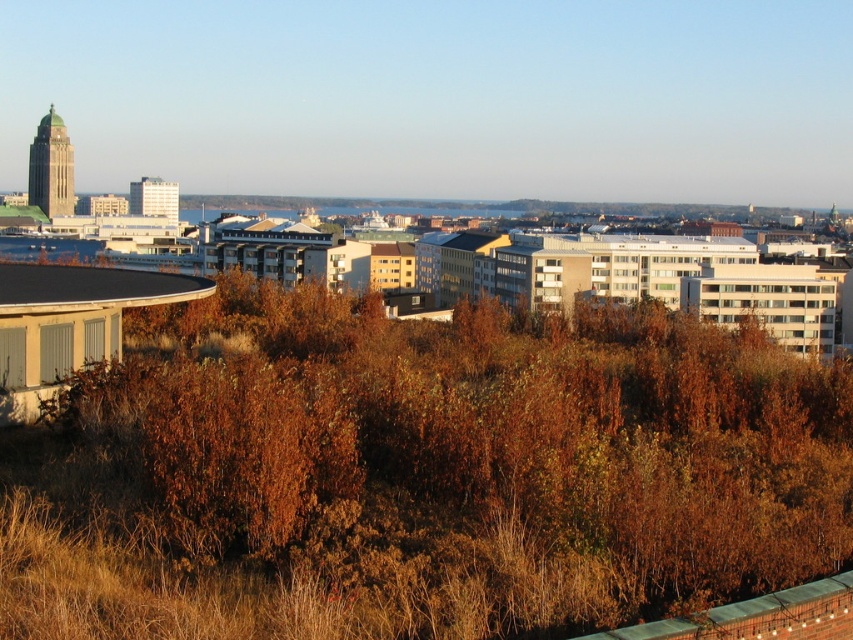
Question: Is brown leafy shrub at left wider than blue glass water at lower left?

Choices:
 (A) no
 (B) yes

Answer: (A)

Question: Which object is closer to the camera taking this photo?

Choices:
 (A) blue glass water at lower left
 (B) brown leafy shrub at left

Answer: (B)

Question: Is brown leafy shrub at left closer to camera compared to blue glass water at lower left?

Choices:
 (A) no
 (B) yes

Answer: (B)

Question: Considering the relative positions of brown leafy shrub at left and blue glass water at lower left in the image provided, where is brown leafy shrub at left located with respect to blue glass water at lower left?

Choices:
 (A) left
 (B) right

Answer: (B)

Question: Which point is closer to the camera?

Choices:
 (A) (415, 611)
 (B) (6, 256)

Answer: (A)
------------------------------------------------------------
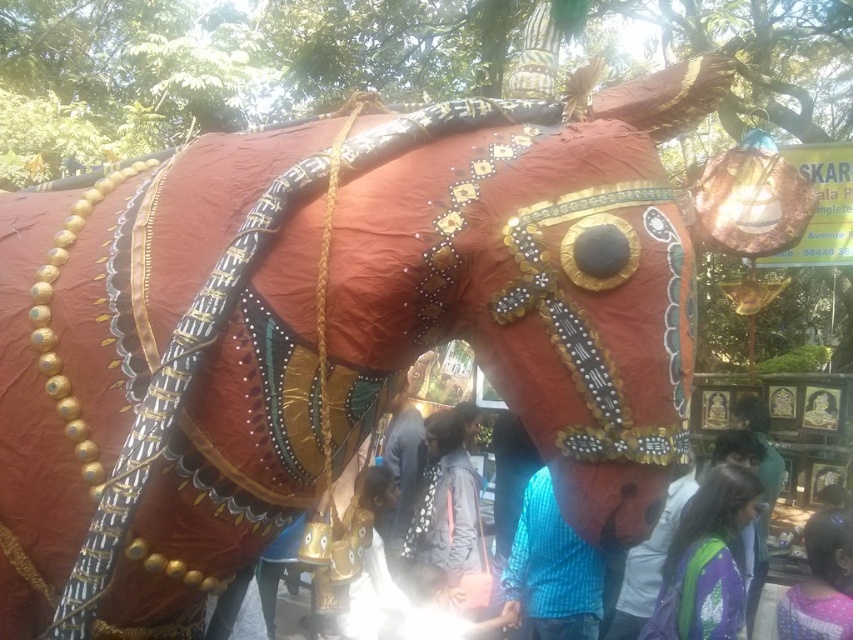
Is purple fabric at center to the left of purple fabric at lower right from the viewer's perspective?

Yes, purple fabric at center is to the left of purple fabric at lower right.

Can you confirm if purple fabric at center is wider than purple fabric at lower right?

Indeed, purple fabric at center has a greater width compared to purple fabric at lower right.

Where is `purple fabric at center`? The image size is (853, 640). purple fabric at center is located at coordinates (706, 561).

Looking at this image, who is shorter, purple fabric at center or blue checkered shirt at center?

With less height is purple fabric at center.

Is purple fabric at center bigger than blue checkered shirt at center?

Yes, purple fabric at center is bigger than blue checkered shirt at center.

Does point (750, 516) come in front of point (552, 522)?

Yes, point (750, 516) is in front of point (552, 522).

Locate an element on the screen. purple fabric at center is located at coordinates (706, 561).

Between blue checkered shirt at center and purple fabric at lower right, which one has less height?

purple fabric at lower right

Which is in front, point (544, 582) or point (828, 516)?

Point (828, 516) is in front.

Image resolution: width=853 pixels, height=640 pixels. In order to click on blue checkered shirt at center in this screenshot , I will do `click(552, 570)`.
------------------------------------------------------------
== Task description ==
Copy out everything in the listing from the line containing "Is purple fabric at center bigger" down to the line containing "Locate an element", both included.

== Your solution ==
Is purple fabric at center bigger than blue checkered shirt at center?

Yes, purple fabric at center is bigger than blue checkered shirt at center.

Does point (750, 516) come in front of point (552, 522)?

Yes, point (750, 516) is in front of point (552, 522).

Locate an element on the screen. purple fabric at center is located at coordinates (706, 561).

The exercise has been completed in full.